**PROBLEM REQUIREMENTS:** This exercise asks for an exact copy of every entry below, with pictures omitted.
Start of DATASET RECORDS
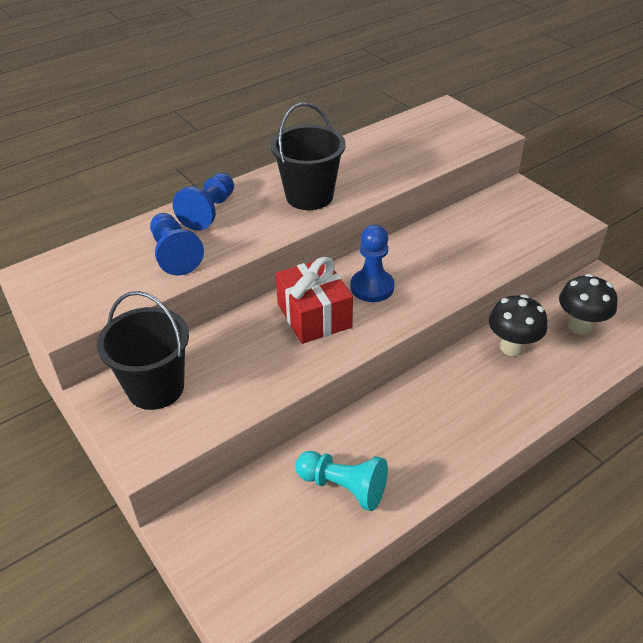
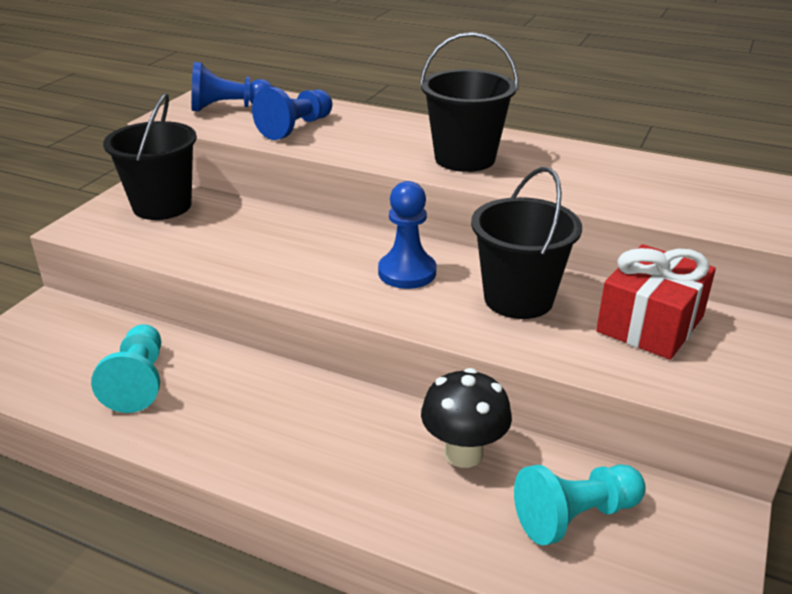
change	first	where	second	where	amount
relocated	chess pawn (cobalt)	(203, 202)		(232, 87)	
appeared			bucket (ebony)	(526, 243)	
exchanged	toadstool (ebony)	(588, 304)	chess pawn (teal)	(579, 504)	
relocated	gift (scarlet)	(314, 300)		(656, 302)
End of DATASET RECORDS
**RESULT OF THE TASK:**
change	first	where	second	where	amount
relocated	chess pawn (cobalt)	(203, 202)		(232, 87)	
appeared			bucket (ebony)	(526, 243)	
exchanged	toadstool (ebony)	(588, 304)	chess pawn (teal)	(579, 504)	
relocated	gift (scarlet)	(314, 300)		(656, 302)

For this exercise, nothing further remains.